> _Task prompt_:
Nothing other than the lines from the one containing "Menu Options: [201,375,535,620]" through the close of the entries below should be printed, each exactly.

Collected data:
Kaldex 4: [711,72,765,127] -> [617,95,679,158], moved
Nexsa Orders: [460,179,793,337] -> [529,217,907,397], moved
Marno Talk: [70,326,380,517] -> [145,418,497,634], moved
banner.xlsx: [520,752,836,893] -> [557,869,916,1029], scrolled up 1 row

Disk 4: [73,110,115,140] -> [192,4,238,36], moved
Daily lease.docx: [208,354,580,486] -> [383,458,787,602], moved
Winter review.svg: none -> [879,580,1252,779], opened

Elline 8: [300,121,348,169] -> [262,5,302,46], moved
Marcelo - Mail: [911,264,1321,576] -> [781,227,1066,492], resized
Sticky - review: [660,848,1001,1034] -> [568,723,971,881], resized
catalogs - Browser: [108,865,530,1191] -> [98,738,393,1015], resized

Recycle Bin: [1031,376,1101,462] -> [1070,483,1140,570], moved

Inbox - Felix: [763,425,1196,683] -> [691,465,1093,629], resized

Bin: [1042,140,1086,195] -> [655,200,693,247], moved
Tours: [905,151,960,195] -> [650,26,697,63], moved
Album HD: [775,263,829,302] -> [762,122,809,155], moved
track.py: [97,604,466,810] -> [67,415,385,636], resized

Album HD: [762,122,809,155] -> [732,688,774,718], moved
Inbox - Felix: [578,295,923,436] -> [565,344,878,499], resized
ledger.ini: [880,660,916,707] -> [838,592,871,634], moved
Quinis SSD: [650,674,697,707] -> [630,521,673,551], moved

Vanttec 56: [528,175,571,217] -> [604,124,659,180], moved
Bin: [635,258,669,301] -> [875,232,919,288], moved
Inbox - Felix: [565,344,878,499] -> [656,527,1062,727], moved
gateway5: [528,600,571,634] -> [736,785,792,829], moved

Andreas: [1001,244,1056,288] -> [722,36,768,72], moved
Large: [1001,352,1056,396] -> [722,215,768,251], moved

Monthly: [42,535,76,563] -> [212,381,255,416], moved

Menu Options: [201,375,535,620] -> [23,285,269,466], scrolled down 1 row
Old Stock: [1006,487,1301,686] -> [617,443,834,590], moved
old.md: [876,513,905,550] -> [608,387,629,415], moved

> _Response for this exercise_:
Menu Options: [201,375,535,620] -> [23,285,269,466], scrolled down 1 row
Old Stock: [1006,487,1301,686] -> [617,443,834,590], moved
old.md: [876,513,905,550] -> [608,387,629,415], moved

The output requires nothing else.